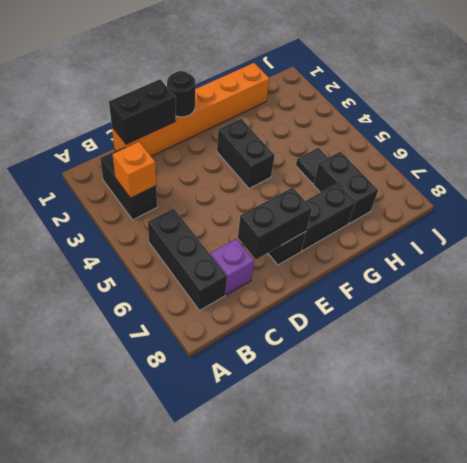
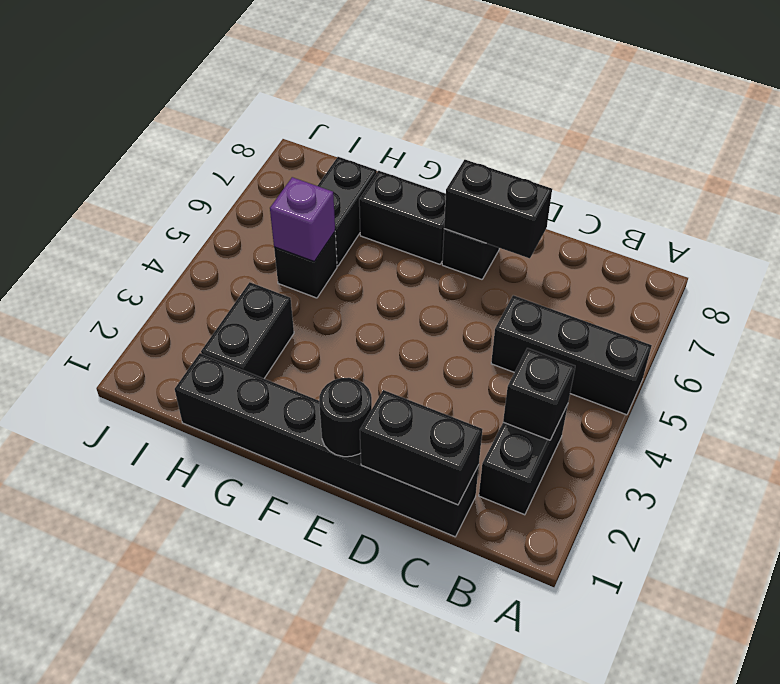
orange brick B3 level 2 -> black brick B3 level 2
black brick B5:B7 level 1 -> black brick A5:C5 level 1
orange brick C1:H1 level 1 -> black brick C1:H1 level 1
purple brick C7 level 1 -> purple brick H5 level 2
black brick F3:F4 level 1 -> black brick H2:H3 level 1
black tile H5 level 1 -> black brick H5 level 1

* * *

What you are asked to do » All of the material above is to be copied exactly, with no pictures.

Solution to this exercise »
orange brick B3 level 2 -> black brick B3 level 2
black brick B5:B7 level 1 -> black brick A5:C5 level 1
orange brick C1:H1 level 1 -> black brick C1:H1 level 1
purple brick C7 level 1 -> purple brick H5 level 2
black brick F3:F4 level 1 -> black brick H2:H3 level 1
black tile H5 level 1 -> black brick H5 level 1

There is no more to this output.